● **Exercise details**: What you produce should be an exact transcription of the data, minus any pictures.

━━━ Given data

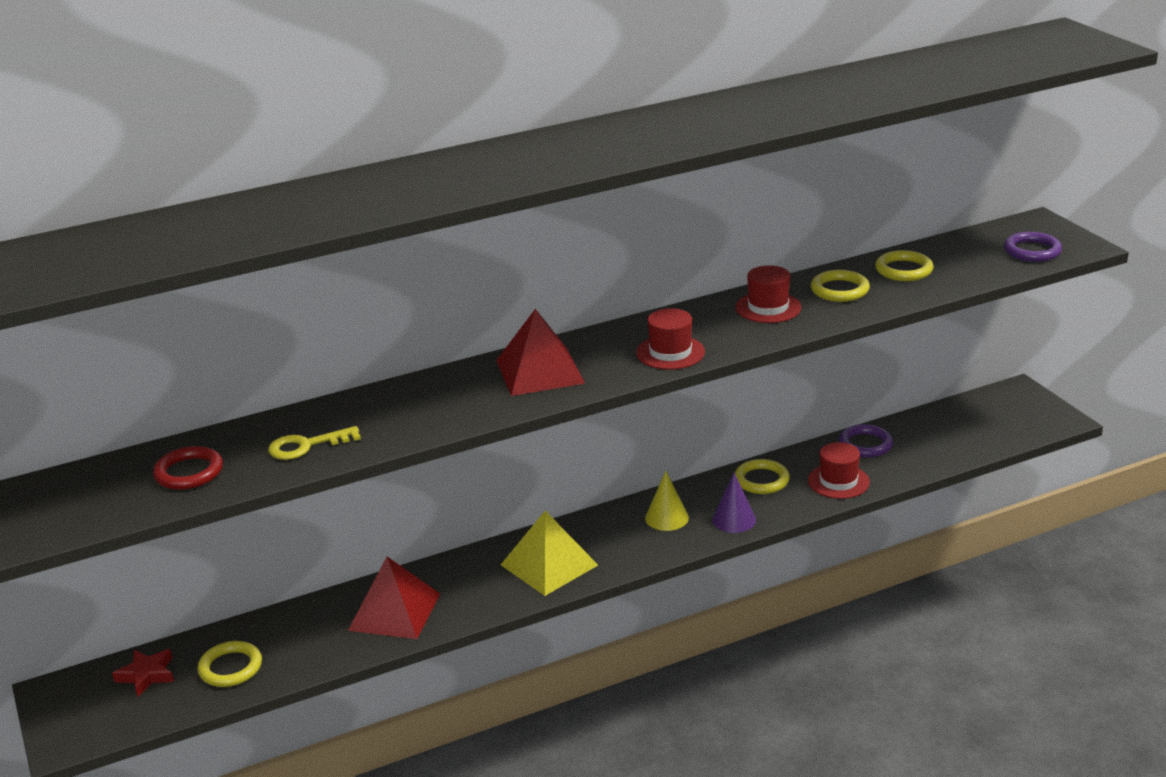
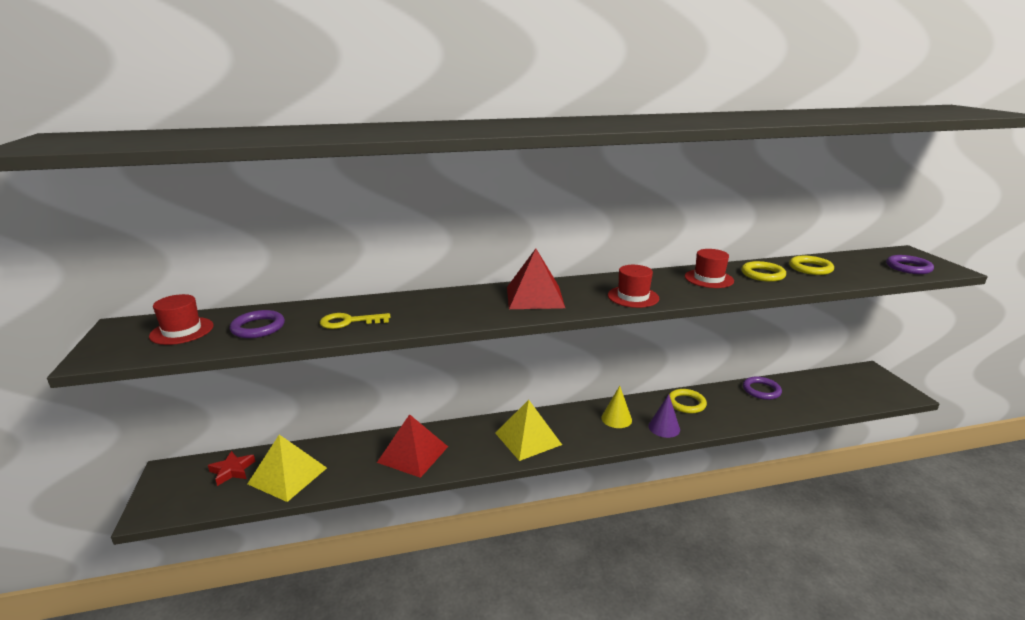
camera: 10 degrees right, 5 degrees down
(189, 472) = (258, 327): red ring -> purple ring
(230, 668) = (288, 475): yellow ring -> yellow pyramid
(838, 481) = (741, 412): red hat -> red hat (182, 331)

━━━━━━

● **Worked solution**:
camera: 10 degrees right, 5 degrees down
(189, 472) = (258, 327): red ring -> purple ring
(230, 668) = (288, 475): yellow ring -> yellow pyramid
(838, 481) = (741, 412): red hat -> red hat (182, 331)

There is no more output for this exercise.